Work to complete: Print the lines from the entries below, starting at the line containing "Question: Considering their" and continuing up to and including the line containing "armchair at right?". Reproduce every line unchanged.

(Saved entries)
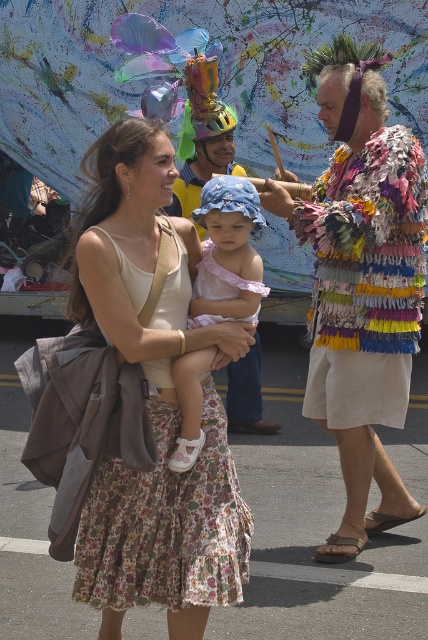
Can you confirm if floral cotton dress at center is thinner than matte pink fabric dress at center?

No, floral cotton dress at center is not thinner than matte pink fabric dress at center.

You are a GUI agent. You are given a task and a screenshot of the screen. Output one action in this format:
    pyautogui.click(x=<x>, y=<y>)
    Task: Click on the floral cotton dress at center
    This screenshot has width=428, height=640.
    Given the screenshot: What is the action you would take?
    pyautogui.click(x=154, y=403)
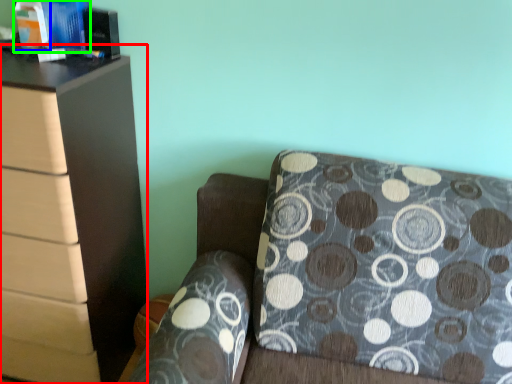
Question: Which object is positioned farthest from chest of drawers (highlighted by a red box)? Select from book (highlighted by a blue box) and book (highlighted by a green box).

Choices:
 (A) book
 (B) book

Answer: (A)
* * *
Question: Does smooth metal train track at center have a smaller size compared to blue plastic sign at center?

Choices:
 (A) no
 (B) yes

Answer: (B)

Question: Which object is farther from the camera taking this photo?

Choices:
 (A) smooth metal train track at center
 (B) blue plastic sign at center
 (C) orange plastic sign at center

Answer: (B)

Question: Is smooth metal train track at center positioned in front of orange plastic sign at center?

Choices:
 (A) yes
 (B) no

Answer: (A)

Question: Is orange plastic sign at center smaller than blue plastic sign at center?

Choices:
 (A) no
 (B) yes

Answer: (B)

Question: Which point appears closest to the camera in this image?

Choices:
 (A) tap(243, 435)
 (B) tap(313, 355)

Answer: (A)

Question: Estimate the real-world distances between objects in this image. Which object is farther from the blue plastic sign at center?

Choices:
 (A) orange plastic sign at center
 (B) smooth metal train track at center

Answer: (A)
--
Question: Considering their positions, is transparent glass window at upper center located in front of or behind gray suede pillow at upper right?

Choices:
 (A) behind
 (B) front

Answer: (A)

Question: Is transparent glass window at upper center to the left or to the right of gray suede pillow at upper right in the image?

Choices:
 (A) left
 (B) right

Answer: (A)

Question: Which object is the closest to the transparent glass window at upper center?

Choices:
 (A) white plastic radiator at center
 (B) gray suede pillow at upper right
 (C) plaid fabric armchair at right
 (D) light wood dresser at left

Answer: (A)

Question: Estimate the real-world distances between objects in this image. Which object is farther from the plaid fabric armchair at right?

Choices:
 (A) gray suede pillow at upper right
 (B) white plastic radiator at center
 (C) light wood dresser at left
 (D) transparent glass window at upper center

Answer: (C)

Reply:
Question: Considering their positions, is transparent glass window at upper center located in front of or behind gray suede pillow at upper right?

Choices:
 (A) behind
 (B) front

Answer: (A)

Question: Is transparent glass window at upper center to the left or to the right of gray suede pillow at upper right in the image?

Choices:
 (A) left
 (B) right

Answer: (A)

Question: Which object is the closest to the transparent glass window at upper center?

Choices:
 (A) white plastic radiator at center
 (B) gray suede pillow at upper right
 (C) plaid fabric armchair at right
 (D) light wood dresser at left

Answer: (A)

Question: Estimate the real-world distances between objects in this image. Which object is farther from the plaid fabric armchair at right?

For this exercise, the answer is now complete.